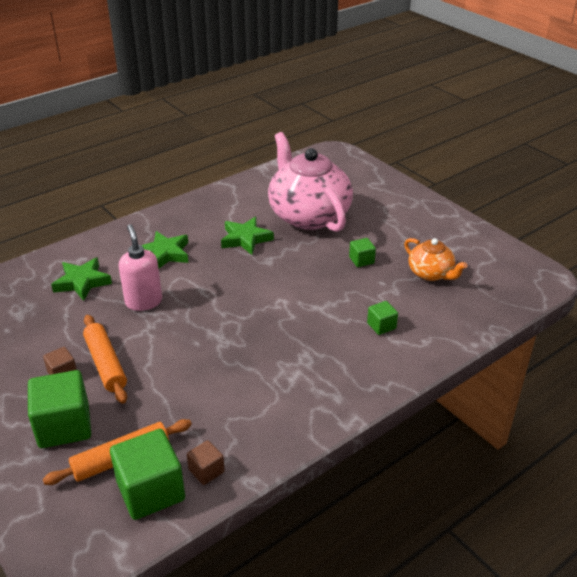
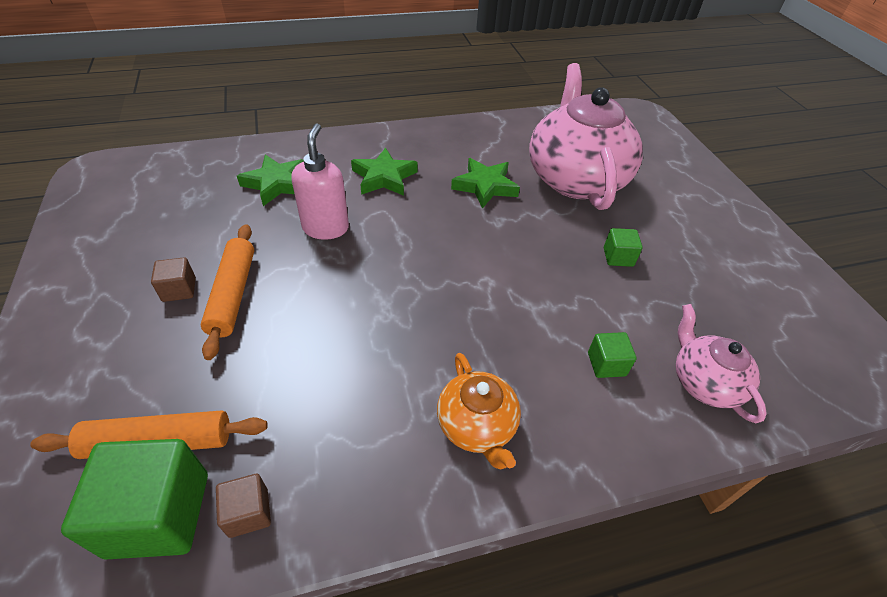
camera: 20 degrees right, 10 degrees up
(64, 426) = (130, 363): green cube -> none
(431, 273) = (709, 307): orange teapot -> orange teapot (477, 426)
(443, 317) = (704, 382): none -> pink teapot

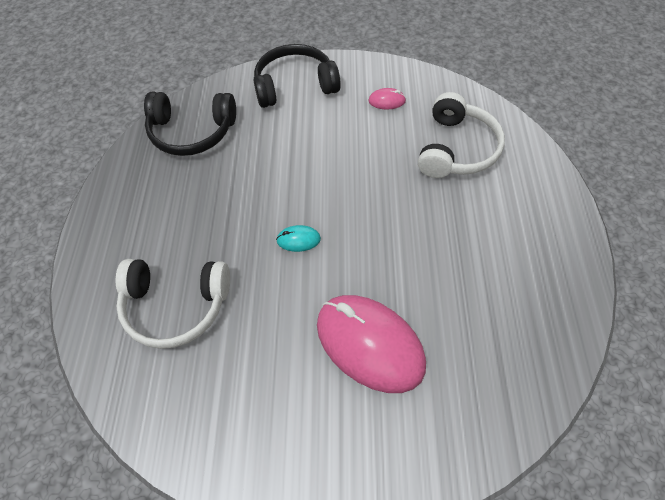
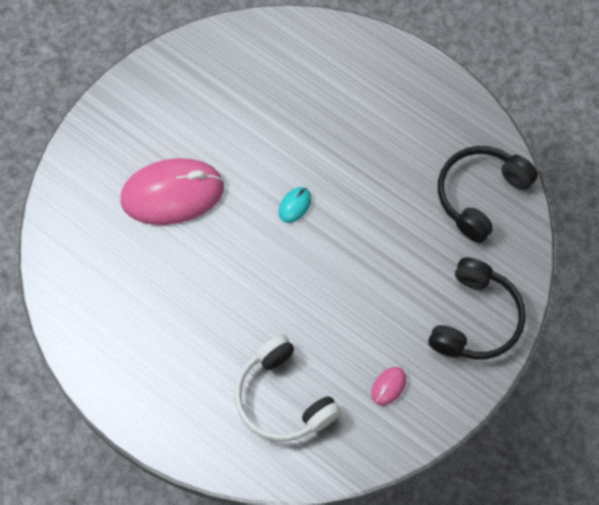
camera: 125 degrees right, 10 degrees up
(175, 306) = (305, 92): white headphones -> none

....

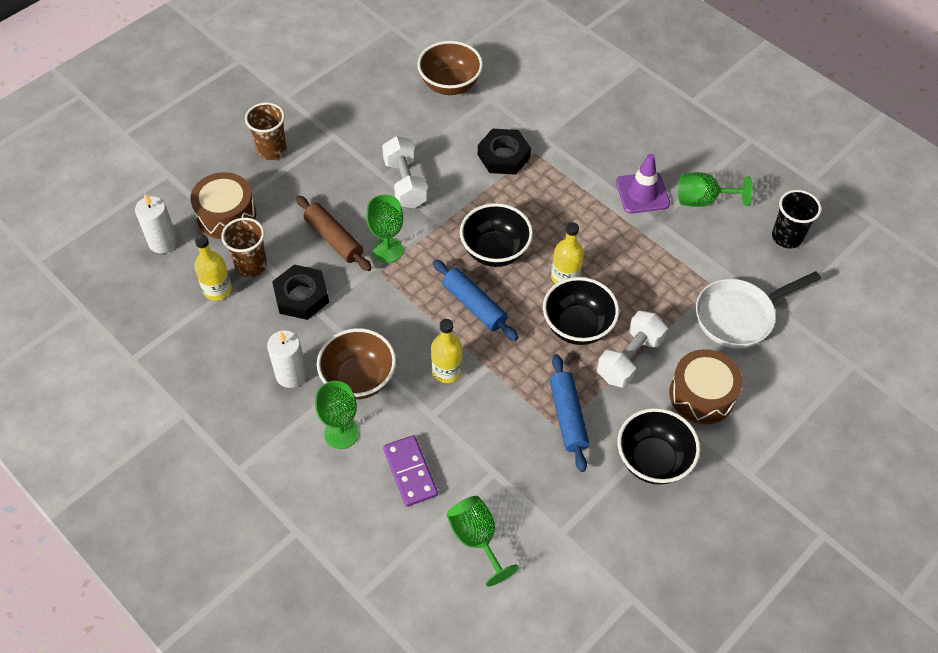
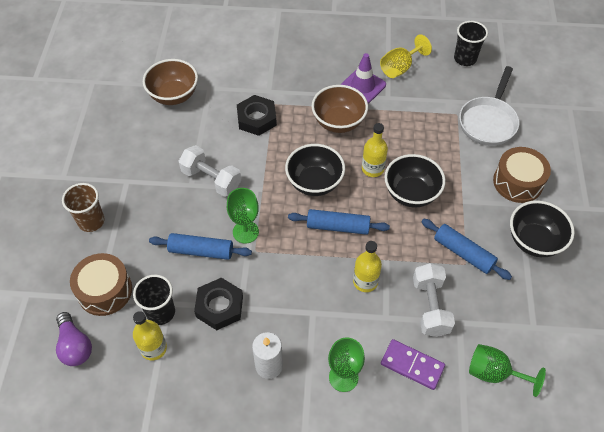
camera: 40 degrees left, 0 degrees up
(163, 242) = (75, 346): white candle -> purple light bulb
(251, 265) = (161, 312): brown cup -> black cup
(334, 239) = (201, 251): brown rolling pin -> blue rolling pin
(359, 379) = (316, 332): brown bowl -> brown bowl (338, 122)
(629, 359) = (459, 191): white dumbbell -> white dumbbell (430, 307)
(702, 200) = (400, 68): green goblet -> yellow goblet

....

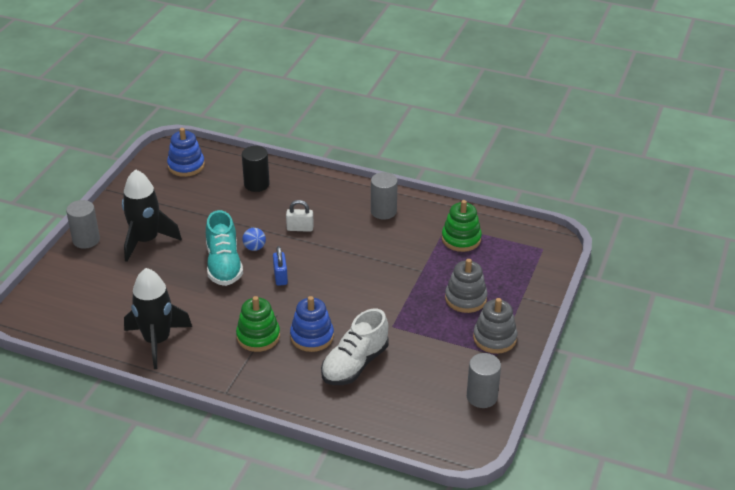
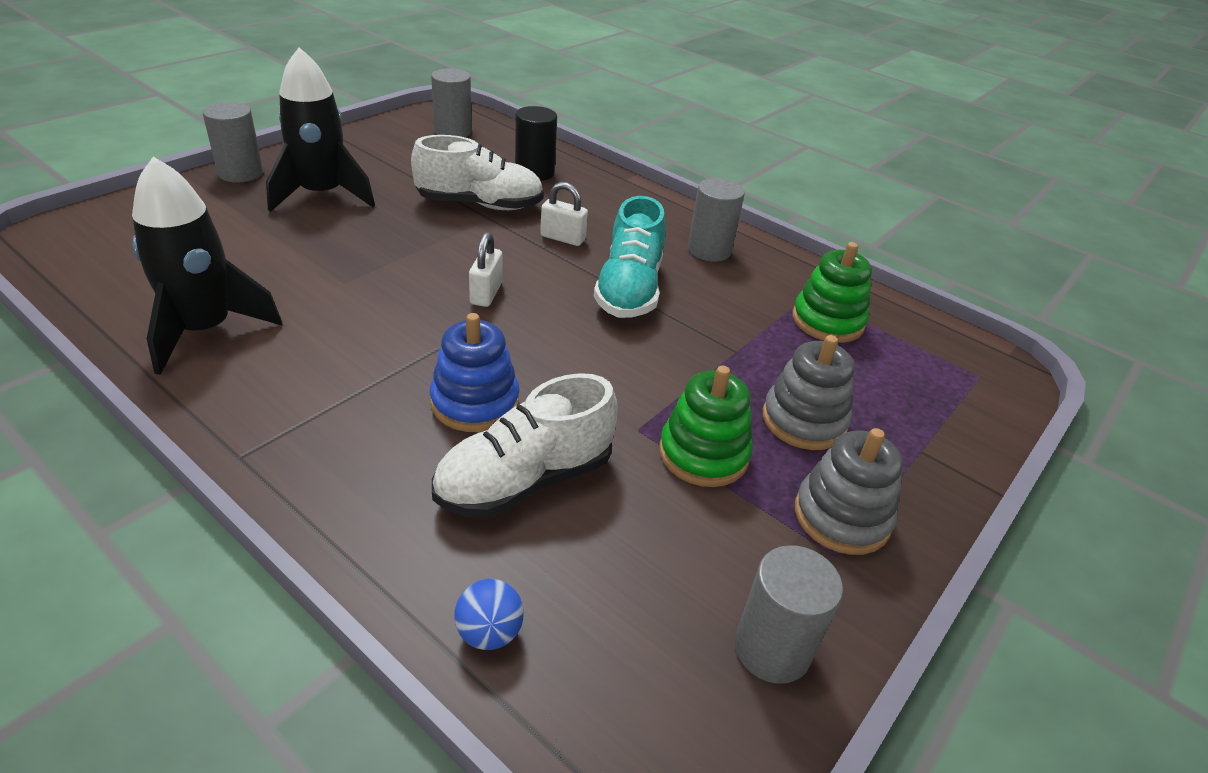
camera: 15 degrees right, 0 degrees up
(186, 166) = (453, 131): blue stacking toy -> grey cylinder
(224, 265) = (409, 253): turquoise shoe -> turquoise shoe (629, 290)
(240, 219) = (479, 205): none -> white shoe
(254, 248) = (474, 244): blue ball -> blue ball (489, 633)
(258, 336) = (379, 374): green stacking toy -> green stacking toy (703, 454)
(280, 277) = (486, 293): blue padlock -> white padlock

....

_Work instruction_
Give back the exact lines above, running from the one that has "camera: 20 degrees right, 10 degrees up" through the one that has "(175, 306) = (305, 92): white", with nothing added and no pictures.

_Solution_
camera: 20 degrees right, 10 degrees up
(64, 426) = (130, 363): green cube -> none
(431, 273) = (709, 307): orange teapot -> orange teapot (477, 426)
(443, 317) = (704, 382): none -> pink teapot

camera: 125 degrees right, 10 degrees up
(175, 306) = (305, 92): white headphones -> none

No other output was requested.